### THE PROBLEM
All of the data, except its images, should be set down exactly as it appears.

### INFORMATION GIVEN

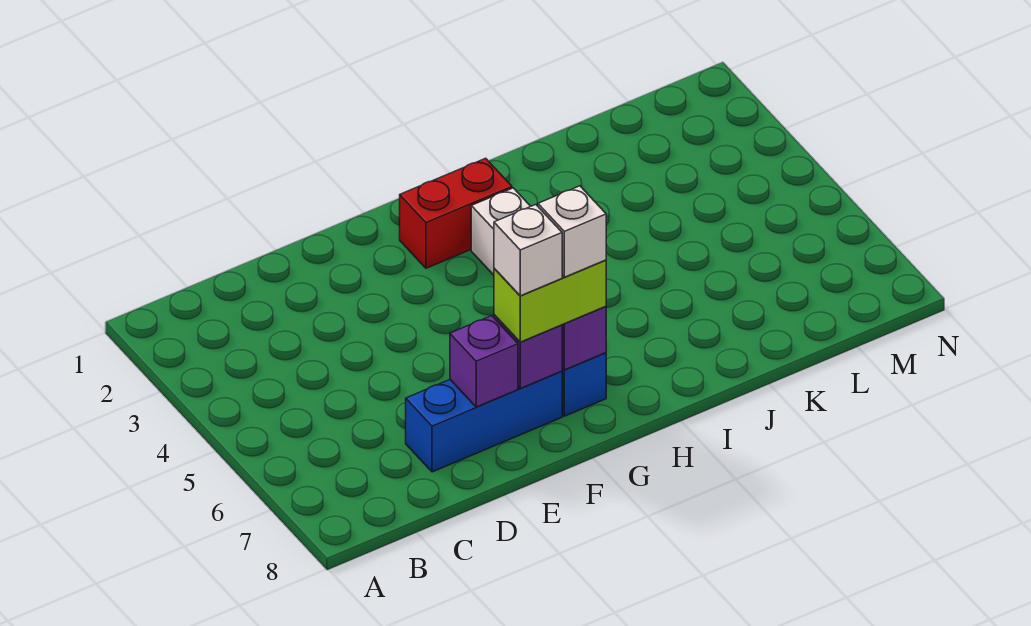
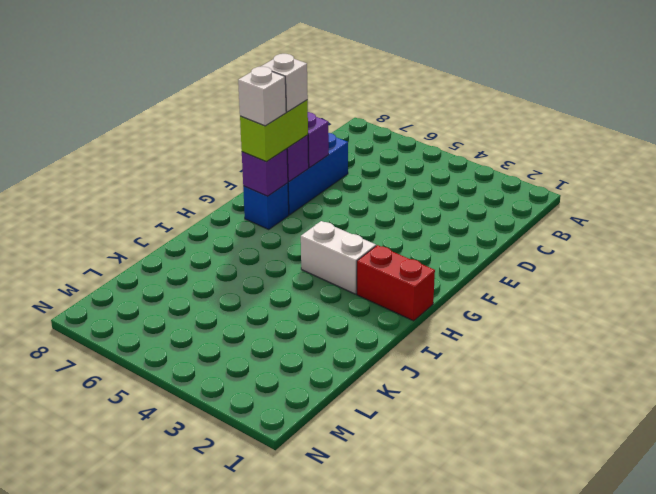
red brick G2:H2 level 1 -> red brick H1:H2 level 1

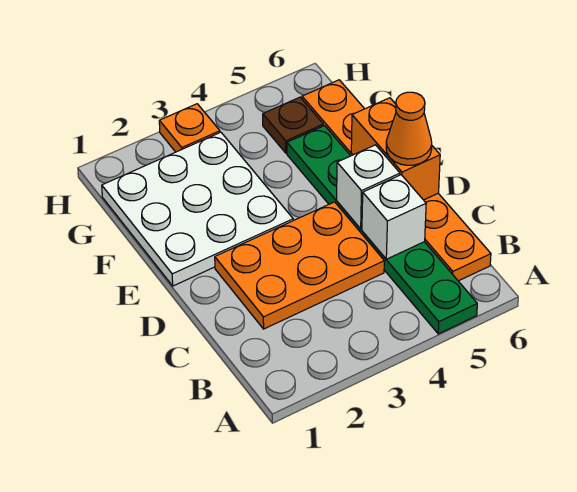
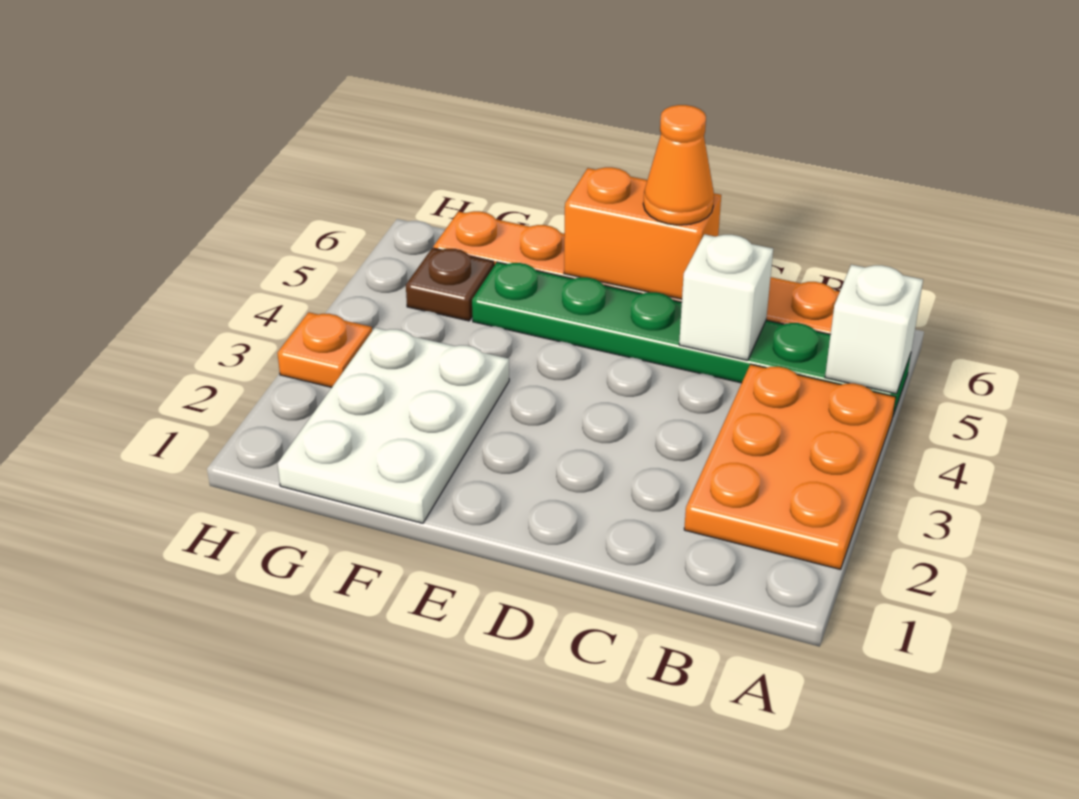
orange plate C2:D4 level 1 -> orange plate A2:B4 level 1
white brick D5 level 2 -> white brick A5 level 2
white plate E1:G3 level 1 -> white plate F1:G3 level 1

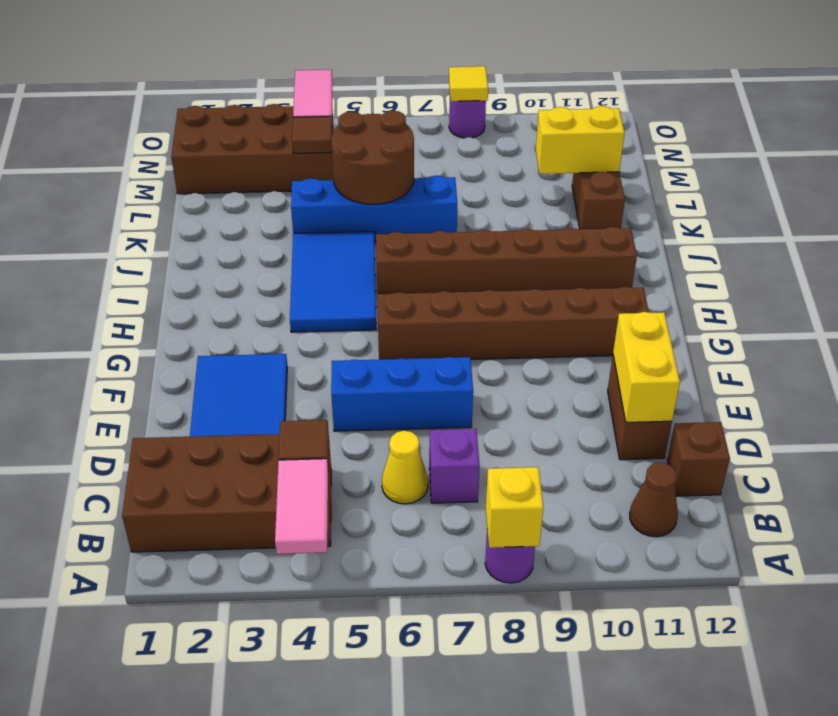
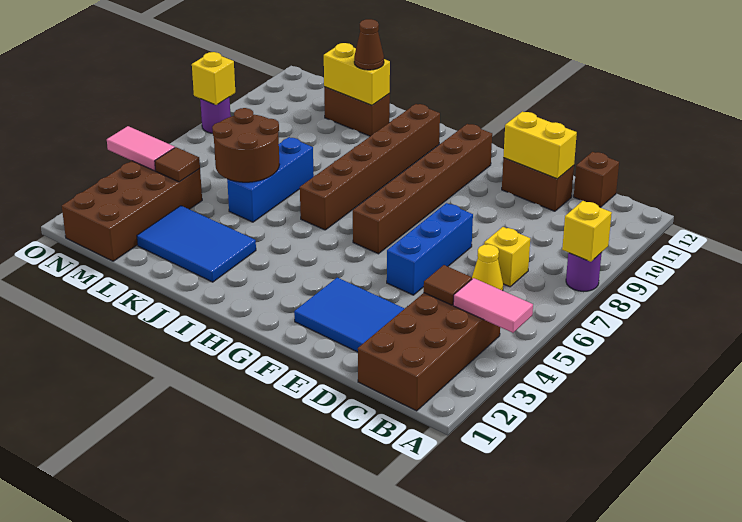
brown cone B11 level 1 -> brown cone K11 level 3
purple brick C7 level 1 -> yellow brick C7 level 1
blue tile H4:J5 level 1 -> blue tile J2:L3 level 1
blue brick K4:K7 level 1 -> blue brick K5:K7 level 1
yellow brick L10:L11 level 2 -> yellow brick K11:L11 level 2
yellow tile O8 level 2 -> yellow brick O8 level 2

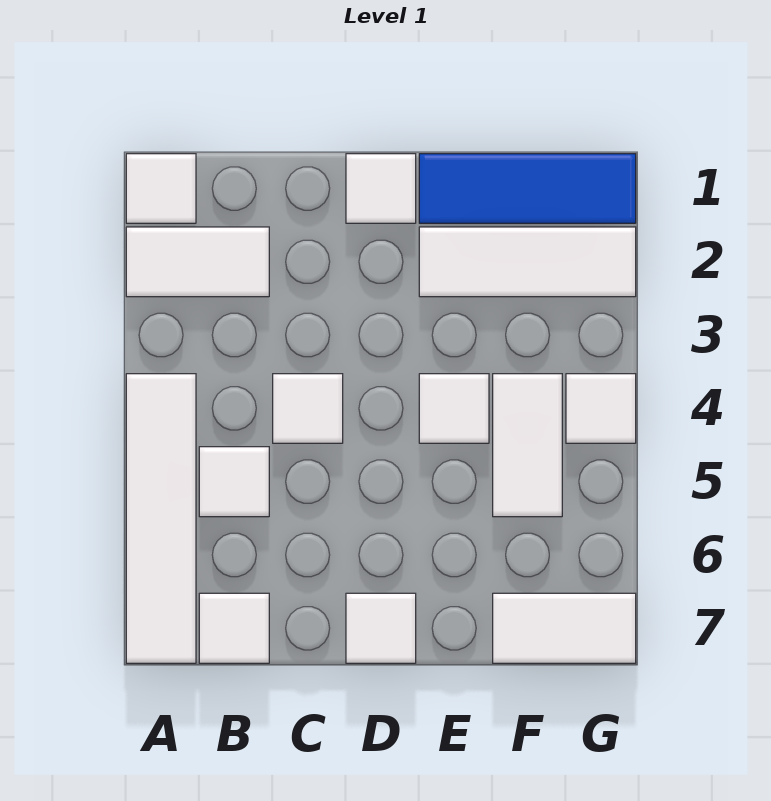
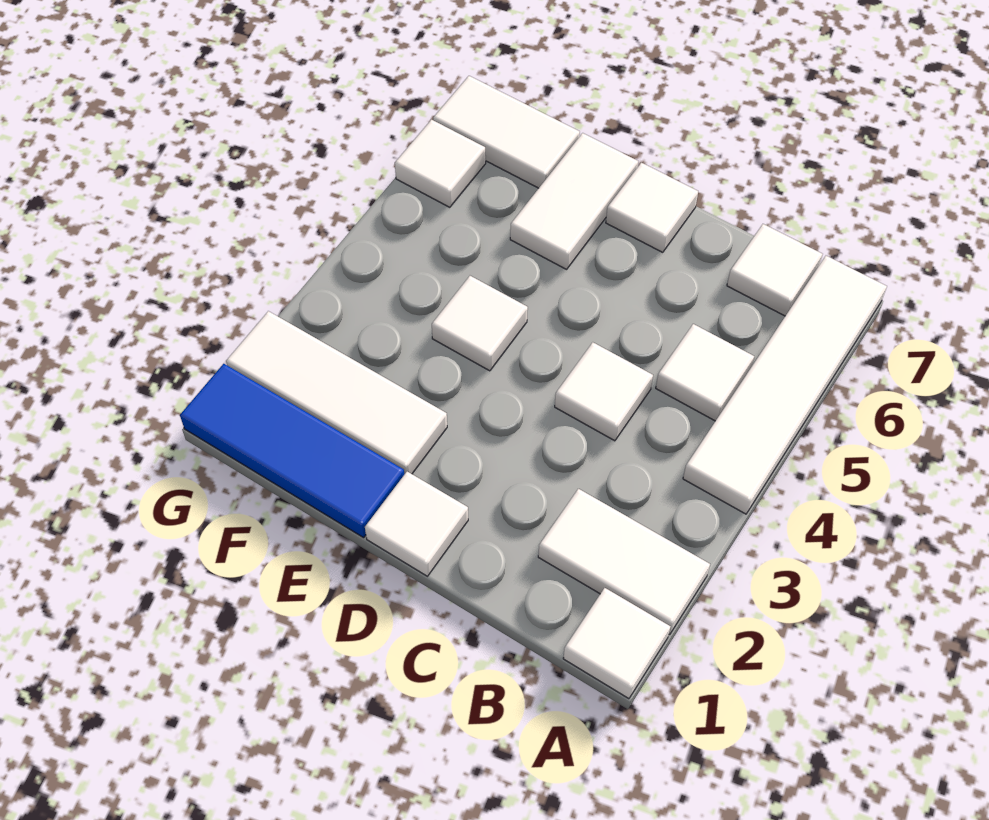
white tile F4:F5 level 1 -> white tile E6:E7 level 1
white tile G4 level 1 -> white tile G6 level 1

### OUTPUT
red brick G2:H2 level 1 -> red brick H1:H2 level 1

orange plate C2:D4 level 1 -> orange plate A2:B4 level 1
white brick D5 level 2 -> white brick A5 level 2
white plate E1:G3 level 1 -> white plate F1:G3 level 1

brown cone B11 level 1 -> brown cone K11 level 3
purple brick C7 level 1 -> yellow brick C7 level 1
blue tile H4:J5 level 1 -> blue tile J2:L3 level 1
blue brick K4:K7 level 1 -> blue brick K5:K7 level 1
yellow brick L10:L11 level 2 -> yellow brick K11:L11 level 2
yellow tile O8 level 2 -> yellow brick O8 level 2

white tile F4:F5 level 1 -> white tile E6:E7 level 1
white tile G4 level 1 -> white tile G6 level 1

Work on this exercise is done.